[Job item]
Check each line of the entries for "camera" and report the ones that have it.

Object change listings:
##########

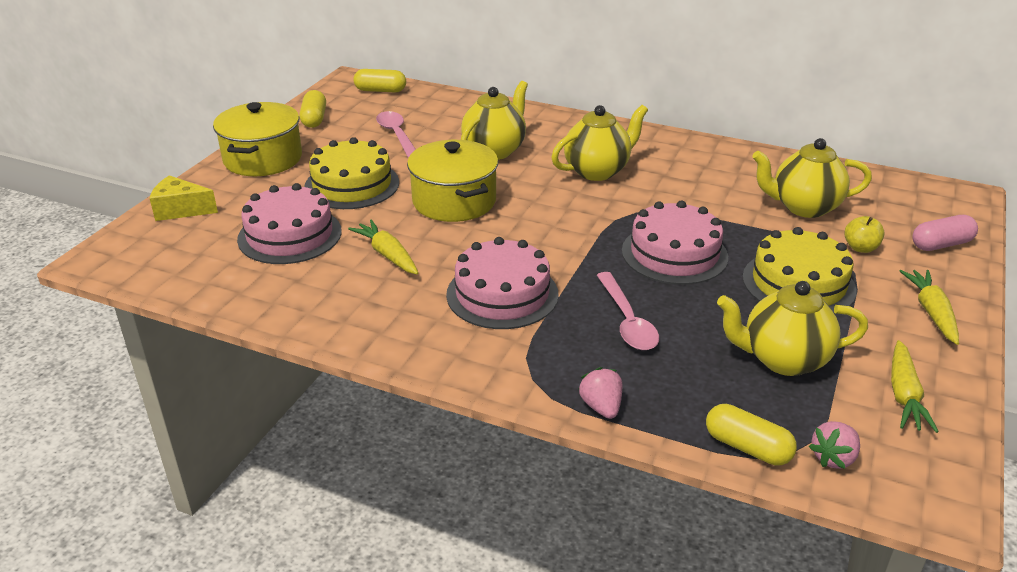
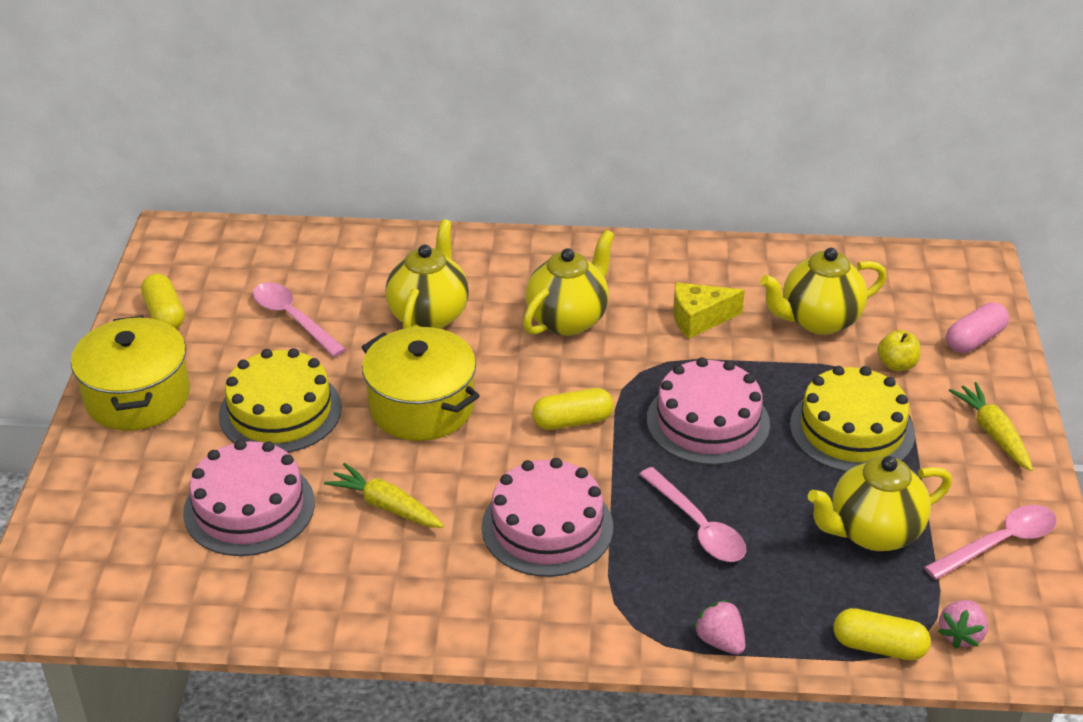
camera: 20 degrees left, 5 degrees up
yellow cheese [150,175,218,221] -> yellow cheese moved to [673,282,745,339]
yellow capsule [353,69,406,92] -> yellow capsule moved to [532,388,614,430]
yellow carrot [891,340,939,433] -> pink spoon [924,505,1057,580]

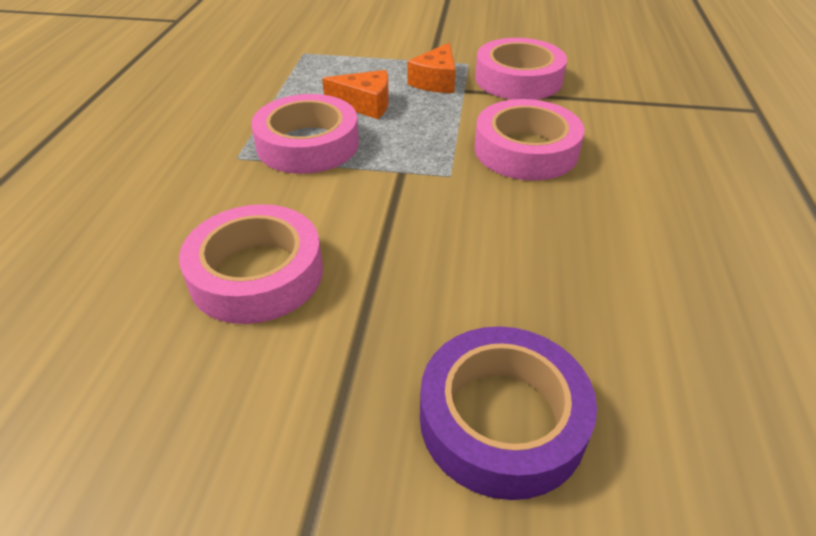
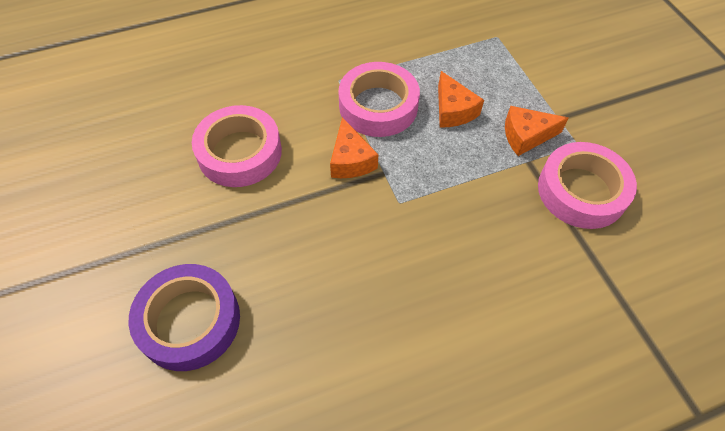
camera: 60 degrees right, 15 degrees up
pink tape [475,99,585,181] -> none
none -> orange cheese [330,117,378,178]

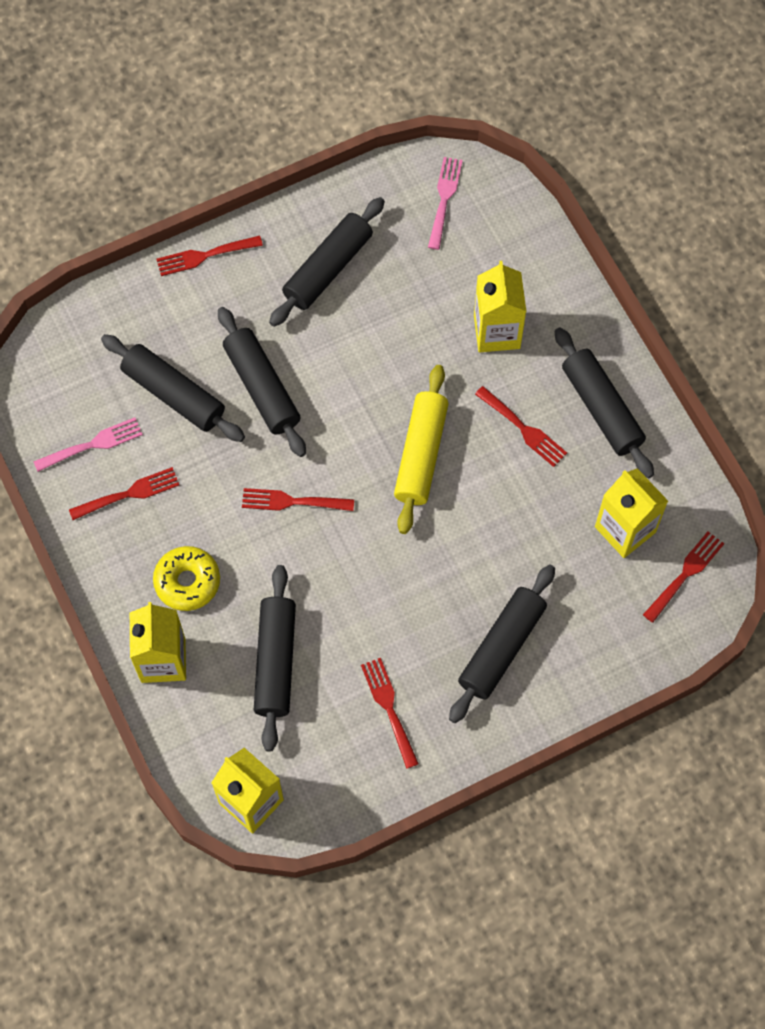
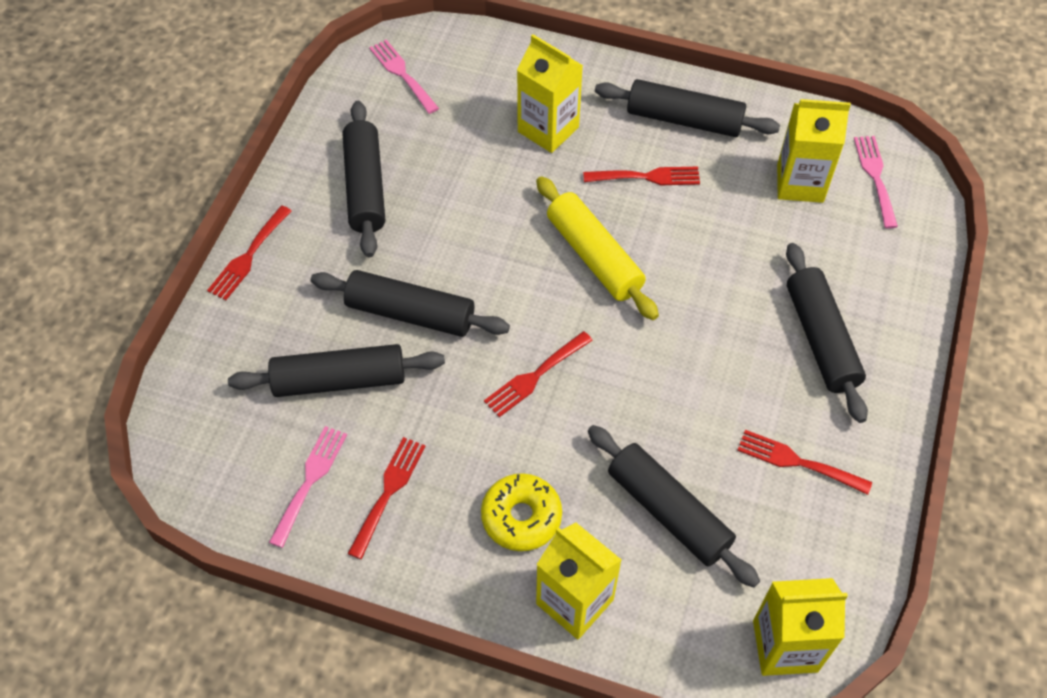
camera: 45 degrees left, 10 degrees down
red fork [643,531,724,623] -> pink fork [854,136,898,229]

##########

[Exercise output]
camera: 20 degrees left, 5 degrees up
camera: 60 degrees right, 15 degrees up
camera: 45 degrees left, 10 degrees down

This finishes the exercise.